What to work on —
Exactly as written, return every line of the data below apart from the pictures.

Data shown —
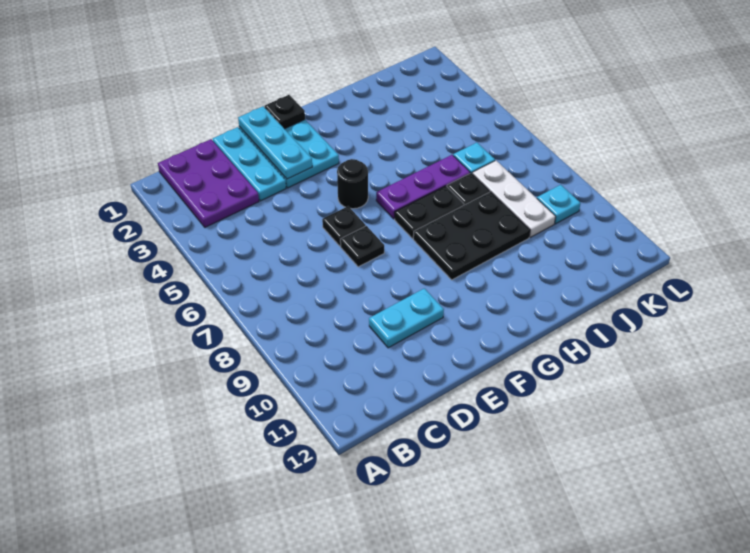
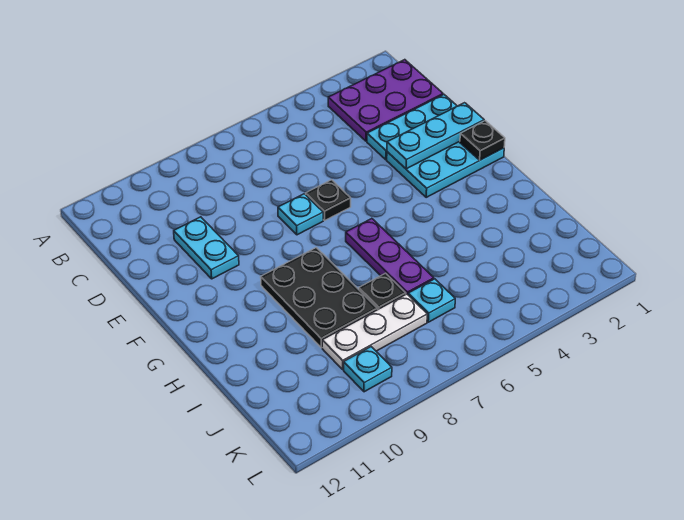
black plate E7 level 1 -> cyan plate E7 level 1
black round brick F5 level 1 -> none
black plate G7:H7 level 1 -> none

Response to the task —
black plate E7 level 1 -> cyan plate E7 level 1
black round brick F5 level 1 -> none
black plate G7:H7 level 1 -> none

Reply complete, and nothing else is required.